• What is required:
How many lines of these entries include the string "VLOAD"? State the number alone.

• Records for the exercise:
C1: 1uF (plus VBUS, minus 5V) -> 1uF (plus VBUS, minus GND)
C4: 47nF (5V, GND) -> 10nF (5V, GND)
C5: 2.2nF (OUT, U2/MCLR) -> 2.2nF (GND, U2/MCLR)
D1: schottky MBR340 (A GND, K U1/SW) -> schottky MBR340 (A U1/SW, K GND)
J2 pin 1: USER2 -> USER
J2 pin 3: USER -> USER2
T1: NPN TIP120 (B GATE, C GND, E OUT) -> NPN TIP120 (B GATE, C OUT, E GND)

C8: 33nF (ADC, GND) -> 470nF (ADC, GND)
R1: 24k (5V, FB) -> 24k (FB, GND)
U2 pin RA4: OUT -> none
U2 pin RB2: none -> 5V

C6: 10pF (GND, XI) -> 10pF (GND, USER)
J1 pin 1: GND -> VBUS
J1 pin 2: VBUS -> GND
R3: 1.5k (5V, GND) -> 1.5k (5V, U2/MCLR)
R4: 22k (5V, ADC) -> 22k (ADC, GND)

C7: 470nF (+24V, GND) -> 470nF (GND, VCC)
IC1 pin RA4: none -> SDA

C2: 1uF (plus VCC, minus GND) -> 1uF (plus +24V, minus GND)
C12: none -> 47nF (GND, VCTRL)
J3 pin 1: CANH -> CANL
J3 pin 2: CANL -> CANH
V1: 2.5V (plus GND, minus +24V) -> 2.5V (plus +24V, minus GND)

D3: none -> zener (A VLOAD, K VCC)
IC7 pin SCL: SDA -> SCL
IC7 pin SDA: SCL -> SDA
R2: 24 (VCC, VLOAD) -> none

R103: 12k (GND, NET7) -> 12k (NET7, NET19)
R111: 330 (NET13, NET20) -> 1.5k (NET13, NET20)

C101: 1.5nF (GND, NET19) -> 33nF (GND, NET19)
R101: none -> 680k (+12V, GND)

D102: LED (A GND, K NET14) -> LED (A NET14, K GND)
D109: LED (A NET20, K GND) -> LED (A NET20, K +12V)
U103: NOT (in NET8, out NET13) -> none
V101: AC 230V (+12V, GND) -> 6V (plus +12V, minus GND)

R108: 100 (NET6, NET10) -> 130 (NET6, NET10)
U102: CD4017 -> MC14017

• Response area:
2